Records to use:
───
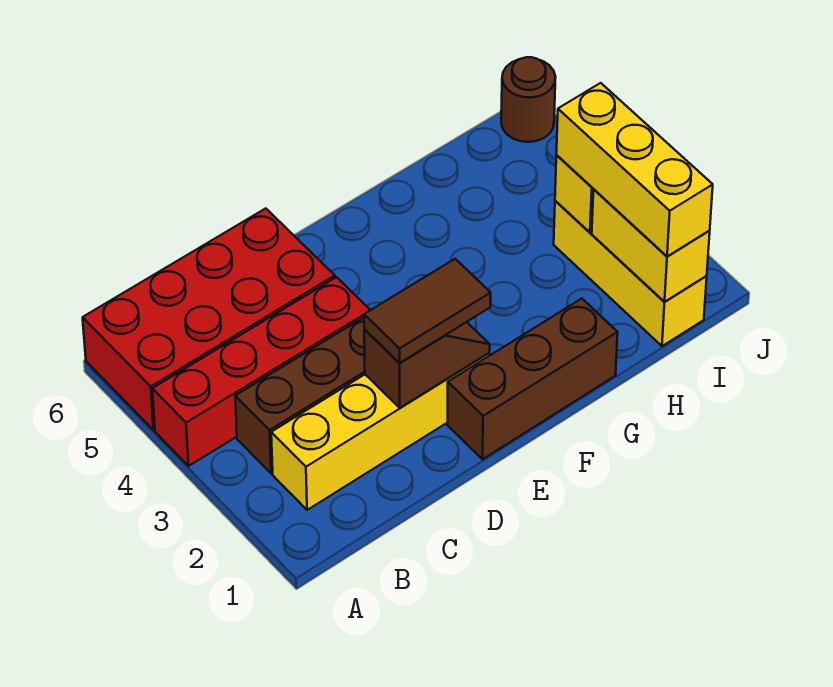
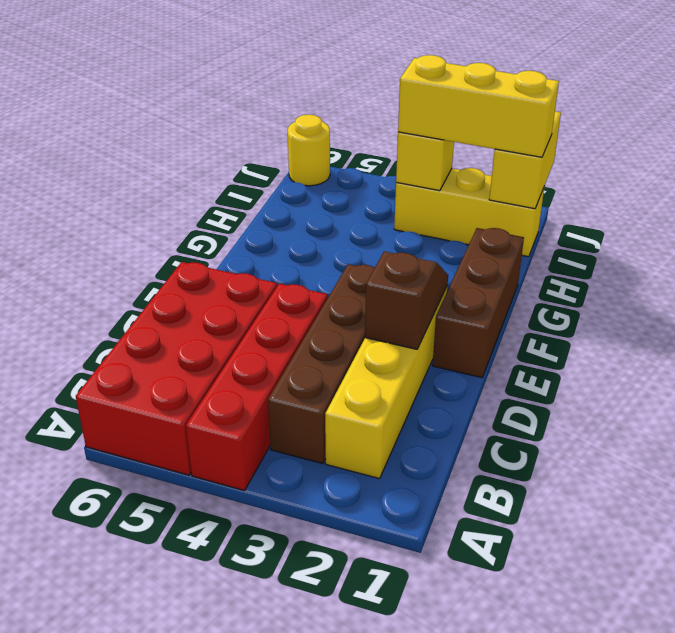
brown 1x2 tile [364,259,491,363] -> none
yellow 1x2 brick [592,190,710,302] -> yellow 1x2 brick turned to [489,111,561,209]
brown 1x1 round brick [501,57,556,142] -> yellow 1x1 round brick [288,115,330,186]

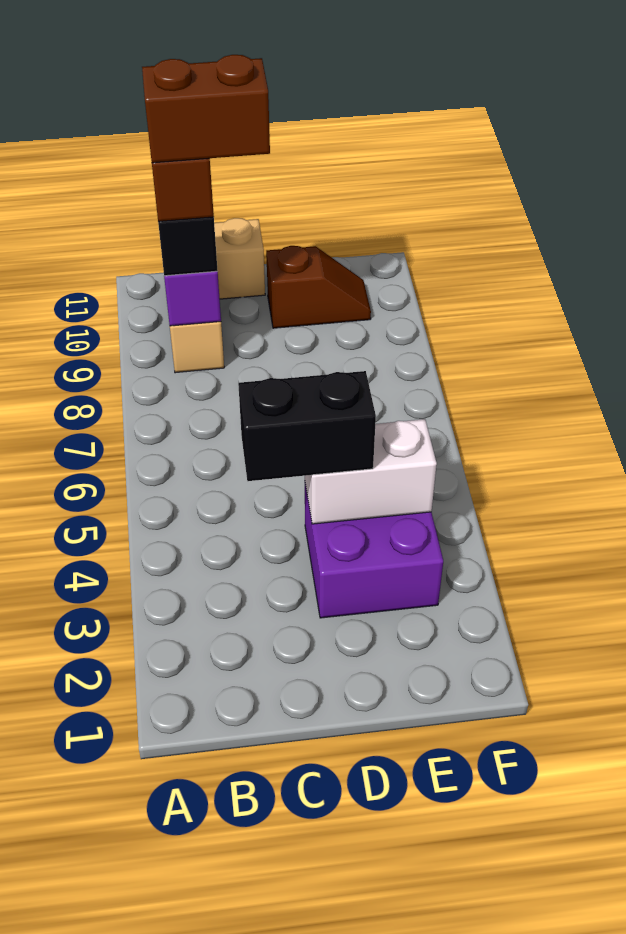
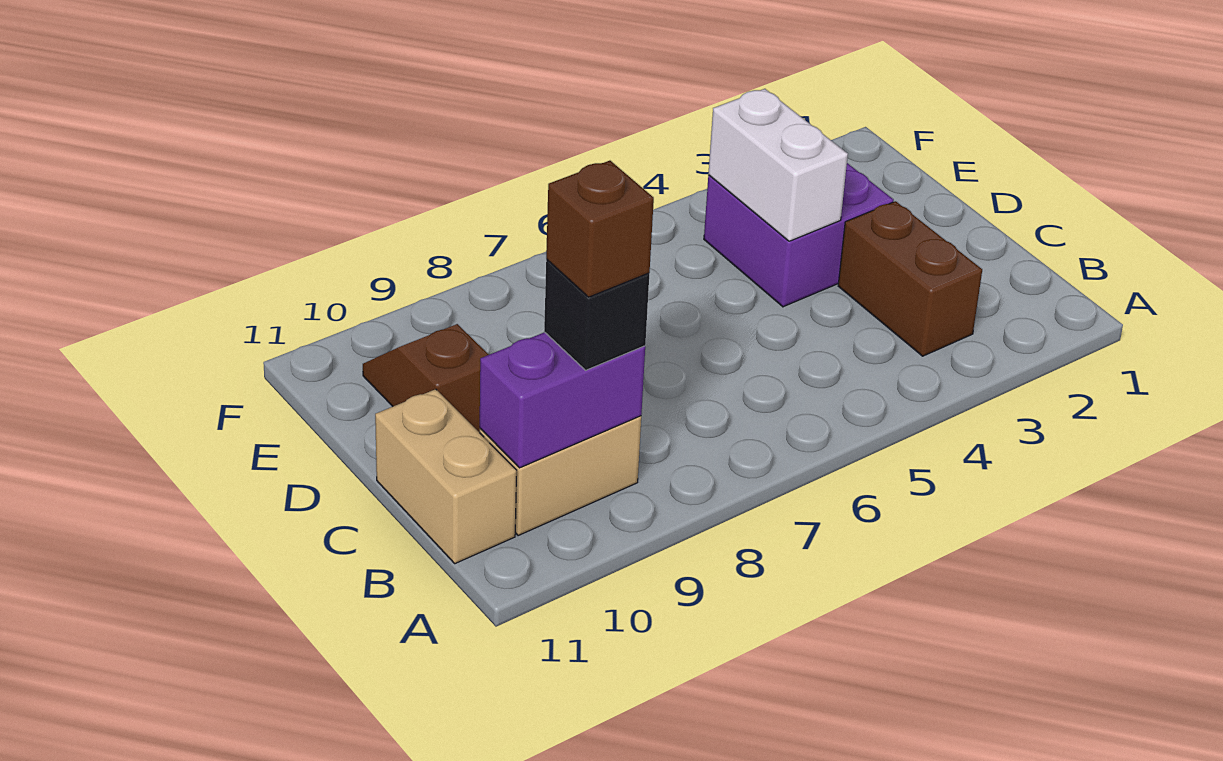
brown 1x2 brick [142,55,270,163] -> brown 1x2 brick moved to [838,201,982,356]
black 1x2 brick [238,371,376,481] -> none

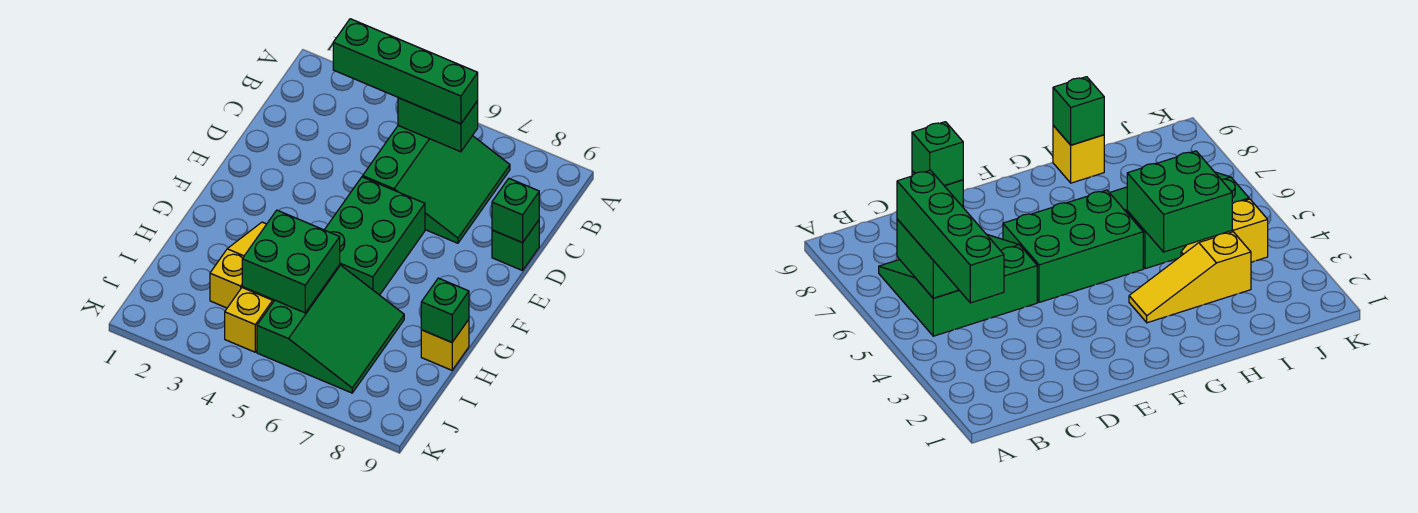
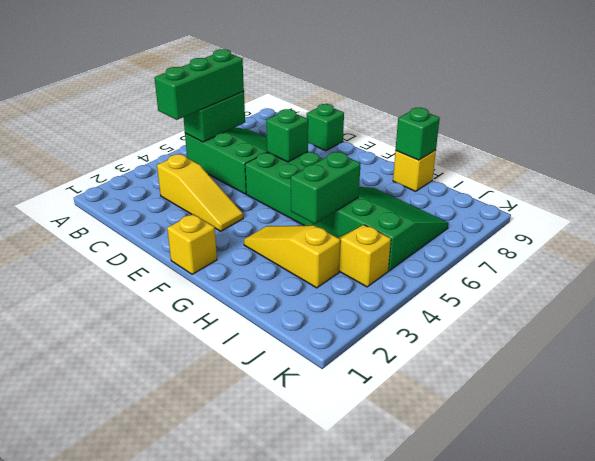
green 1x4 brick [333,19,478,124] -> green 1x3 brick [154,49,244,120]
none -> yellow 1x3 slope [157,154,243,231]
green 1x1 brick [492,179,539,243] -> green 1x1 brick moved to [266,109,308,162]
none -> yellow 1x1 brick [167,214,217,274]
green 2x2 brick [242,210,340,313] -> green 1x2 brick [291,152,360,224]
───
Exercise objective: What lines in the data include the string "brick"? Copy each one.

Result of the task:
yellow 1x2 brick [592,190,710,302] -> yellow 1x2 brick turned to [489,111,561,209]
brown 1x1 round brick [501,57,556,142] -> yellow 1x1 round brick [288,115,330,186]
brown 1x2 brick [142,55,270,163] -> brown 1x2 brick moved to [838,201,982,356]
black 1x2 brick [238,371,376,481] -> none
green 1x4 brick [333,19,478,124] -> green 1x3 brick [154,49,244,120]
green 1x1 brick [492,179,539,243] -> green 1x1 brick moved to [266,109,308,162]
none -> yellow 1x1 brick [167,214,217,274]
green 2x2 brick [242,210,340,313] -> green 1x2 brick [291,152,360,224]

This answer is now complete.